- _What you need to do_: Transcribe the listing below only from the line with "grey brick A3 level" up to and including the line with "yellow brick D5:I5".

- _Information given_:
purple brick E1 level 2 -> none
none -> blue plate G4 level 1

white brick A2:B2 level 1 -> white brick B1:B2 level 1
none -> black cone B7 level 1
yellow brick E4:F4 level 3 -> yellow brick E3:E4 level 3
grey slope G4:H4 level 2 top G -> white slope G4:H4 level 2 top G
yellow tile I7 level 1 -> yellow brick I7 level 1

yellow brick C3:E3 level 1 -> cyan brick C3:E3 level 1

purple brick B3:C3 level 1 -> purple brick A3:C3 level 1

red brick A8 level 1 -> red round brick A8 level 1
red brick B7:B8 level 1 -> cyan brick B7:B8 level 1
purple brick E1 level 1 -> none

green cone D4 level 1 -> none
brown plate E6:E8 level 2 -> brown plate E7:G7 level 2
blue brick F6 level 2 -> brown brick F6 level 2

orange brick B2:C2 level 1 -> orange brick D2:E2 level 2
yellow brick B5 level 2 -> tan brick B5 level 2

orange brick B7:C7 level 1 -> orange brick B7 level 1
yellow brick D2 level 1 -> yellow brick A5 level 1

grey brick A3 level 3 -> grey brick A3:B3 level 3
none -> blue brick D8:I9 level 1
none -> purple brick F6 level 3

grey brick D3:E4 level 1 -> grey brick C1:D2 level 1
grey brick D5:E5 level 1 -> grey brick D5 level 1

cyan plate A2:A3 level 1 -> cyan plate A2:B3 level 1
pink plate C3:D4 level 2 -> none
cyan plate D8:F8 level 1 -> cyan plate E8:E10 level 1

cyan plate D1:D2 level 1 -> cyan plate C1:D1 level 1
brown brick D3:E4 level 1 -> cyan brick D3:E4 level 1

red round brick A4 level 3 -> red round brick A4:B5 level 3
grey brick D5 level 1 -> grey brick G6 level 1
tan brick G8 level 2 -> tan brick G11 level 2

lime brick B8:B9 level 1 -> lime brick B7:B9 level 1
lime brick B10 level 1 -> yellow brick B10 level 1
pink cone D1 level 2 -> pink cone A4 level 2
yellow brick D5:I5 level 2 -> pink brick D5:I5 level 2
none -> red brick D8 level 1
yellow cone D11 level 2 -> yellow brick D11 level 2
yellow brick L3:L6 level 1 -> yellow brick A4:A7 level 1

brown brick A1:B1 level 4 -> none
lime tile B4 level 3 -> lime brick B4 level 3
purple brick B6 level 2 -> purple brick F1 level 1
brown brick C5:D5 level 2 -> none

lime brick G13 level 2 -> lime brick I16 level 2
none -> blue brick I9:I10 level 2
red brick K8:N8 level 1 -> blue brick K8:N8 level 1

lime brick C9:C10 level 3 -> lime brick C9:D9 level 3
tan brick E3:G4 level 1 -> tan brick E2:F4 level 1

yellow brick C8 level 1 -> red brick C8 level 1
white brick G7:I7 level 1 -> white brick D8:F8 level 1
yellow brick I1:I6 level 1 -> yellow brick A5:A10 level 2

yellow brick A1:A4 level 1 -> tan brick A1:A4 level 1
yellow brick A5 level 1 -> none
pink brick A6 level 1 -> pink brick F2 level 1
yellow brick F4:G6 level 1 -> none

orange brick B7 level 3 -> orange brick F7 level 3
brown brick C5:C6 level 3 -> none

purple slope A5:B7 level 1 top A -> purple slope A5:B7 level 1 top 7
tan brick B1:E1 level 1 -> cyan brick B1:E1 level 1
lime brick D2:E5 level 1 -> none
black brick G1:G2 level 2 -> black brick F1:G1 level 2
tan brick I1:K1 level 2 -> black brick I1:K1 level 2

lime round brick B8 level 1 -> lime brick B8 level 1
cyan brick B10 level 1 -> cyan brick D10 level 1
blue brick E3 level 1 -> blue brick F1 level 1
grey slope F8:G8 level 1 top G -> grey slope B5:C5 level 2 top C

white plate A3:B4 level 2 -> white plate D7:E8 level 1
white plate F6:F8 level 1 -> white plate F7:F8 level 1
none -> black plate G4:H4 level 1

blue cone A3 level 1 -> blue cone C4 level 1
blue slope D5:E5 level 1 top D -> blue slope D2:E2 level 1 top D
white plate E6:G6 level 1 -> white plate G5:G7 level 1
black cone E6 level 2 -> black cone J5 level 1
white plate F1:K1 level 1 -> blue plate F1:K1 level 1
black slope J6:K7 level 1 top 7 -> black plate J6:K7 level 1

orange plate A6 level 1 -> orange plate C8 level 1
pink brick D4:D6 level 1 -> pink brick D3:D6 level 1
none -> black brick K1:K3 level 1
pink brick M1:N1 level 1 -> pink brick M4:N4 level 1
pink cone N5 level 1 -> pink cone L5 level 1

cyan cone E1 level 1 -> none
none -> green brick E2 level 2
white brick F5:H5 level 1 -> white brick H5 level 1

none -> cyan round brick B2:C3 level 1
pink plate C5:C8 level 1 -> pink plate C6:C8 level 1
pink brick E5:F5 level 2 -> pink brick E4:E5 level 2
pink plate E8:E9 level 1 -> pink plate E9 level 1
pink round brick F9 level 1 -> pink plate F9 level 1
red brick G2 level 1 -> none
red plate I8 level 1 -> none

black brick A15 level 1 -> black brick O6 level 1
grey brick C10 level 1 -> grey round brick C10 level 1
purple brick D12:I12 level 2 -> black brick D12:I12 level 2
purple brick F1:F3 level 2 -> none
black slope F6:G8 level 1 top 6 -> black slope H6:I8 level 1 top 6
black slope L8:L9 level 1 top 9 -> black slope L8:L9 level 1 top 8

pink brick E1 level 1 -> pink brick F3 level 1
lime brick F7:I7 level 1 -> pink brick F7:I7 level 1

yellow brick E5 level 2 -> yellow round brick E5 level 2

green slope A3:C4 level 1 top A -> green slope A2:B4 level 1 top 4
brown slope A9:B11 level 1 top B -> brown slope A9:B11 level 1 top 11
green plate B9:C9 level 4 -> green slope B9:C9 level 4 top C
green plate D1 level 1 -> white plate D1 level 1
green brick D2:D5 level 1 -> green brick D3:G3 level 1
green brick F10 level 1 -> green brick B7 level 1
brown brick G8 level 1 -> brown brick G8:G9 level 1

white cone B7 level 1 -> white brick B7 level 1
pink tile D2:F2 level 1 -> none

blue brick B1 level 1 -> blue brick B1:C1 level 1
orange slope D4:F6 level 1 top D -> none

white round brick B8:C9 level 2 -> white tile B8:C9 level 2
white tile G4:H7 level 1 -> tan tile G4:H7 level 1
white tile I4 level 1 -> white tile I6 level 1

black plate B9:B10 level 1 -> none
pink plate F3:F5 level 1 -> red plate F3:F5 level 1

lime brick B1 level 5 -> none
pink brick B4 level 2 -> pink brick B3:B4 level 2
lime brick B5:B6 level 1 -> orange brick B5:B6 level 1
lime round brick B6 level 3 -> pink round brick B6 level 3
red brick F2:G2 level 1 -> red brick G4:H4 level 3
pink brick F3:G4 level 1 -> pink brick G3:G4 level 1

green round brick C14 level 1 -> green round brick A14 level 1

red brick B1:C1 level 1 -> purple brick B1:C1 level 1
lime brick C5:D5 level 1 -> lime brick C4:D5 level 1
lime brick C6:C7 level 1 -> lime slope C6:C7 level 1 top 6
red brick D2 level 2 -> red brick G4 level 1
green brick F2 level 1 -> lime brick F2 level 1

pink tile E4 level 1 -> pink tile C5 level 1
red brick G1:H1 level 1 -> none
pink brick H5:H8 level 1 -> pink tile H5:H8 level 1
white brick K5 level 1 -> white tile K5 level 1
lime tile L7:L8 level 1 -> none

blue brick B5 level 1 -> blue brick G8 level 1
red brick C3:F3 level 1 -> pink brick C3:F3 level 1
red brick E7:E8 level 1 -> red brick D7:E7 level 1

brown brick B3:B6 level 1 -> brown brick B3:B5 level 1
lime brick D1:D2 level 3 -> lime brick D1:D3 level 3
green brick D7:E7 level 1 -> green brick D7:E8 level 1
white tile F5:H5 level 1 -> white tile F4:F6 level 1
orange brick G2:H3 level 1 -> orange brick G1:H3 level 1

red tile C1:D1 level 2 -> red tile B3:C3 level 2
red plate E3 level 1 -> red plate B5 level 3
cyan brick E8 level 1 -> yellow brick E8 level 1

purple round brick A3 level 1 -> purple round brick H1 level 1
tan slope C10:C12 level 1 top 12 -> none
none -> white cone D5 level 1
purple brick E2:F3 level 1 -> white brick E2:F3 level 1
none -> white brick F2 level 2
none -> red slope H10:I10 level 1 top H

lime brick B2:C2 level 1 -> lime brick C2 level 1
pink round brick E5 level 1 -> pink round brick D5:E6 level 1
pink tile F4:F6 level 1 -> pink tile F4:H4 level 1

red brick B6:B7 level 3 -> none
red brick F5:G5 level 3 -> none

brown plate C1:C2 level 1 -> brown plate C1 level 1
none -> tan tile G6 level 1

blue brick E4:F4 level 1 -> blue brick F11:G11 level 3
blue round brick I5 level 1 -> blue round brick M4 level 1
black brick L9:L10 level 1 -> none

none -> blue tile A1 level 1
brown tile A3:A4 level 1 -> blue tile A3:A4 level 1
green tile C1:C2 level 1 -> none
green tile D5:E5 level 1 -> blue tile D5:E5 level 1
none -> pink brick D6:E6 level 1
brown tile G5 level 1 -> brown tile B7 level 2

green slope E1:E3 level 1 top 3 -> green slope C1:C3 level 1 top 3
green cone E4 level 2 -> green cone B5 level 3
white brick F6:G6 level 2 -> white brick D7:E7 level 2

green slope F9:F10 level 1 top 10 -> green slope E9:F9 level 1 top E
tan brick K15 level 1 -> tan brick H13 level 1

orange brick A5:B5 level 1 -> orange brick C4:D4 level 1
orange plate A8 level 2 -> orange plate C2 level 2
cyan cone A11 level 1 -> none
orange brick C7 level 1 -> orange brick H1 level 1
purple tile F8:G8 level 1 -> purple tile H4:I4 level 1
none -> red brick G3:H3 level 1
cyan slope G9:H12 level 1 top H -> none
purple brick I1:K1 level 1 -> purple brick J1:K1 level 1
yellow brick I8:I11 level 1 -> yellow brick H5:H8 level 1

- _Task solution_:
grey brick A3 level 3 -> grey brick A3:B3 level 3
none -> blue brick D8:I9 level 1
none -> purple brick F6 level 3

grey brick D3:E4 level 1 -> grey brick C1:D2 level 1
grey brick D5:E5 level 1 -> grey brick D5 level 1

cyan plate A2:A3 level 1 -> cyan plate A2:B3 level 1
pink plate C3:D4 level 2 -> none
cyan plate D8:F8 level 1 -> cyan plate E8:E10 level 1

cyan plate D1:D2 level 1 -> cyan plate C1:D1 level 1
brown brick D3:E4 level 1 -> cyan brick D3:E4 level 1

red round brick A4 level 3 -> red round brick A4:B5 level 3
grey brick D5 level 1 -> grey brick G6 level 1
tan brick G8 level 2 -> tan brick G11 level 2

lime brick B8:B9 level 1 -> lime brick B7:B9 level 1
lime brick B10 level 1 -> yellow brick B10 level 1
pink cone D1 level 2 -> pink cone A4 level 2
yellow brick D5:I5 level 2 -> pink brick D5:I5 level 2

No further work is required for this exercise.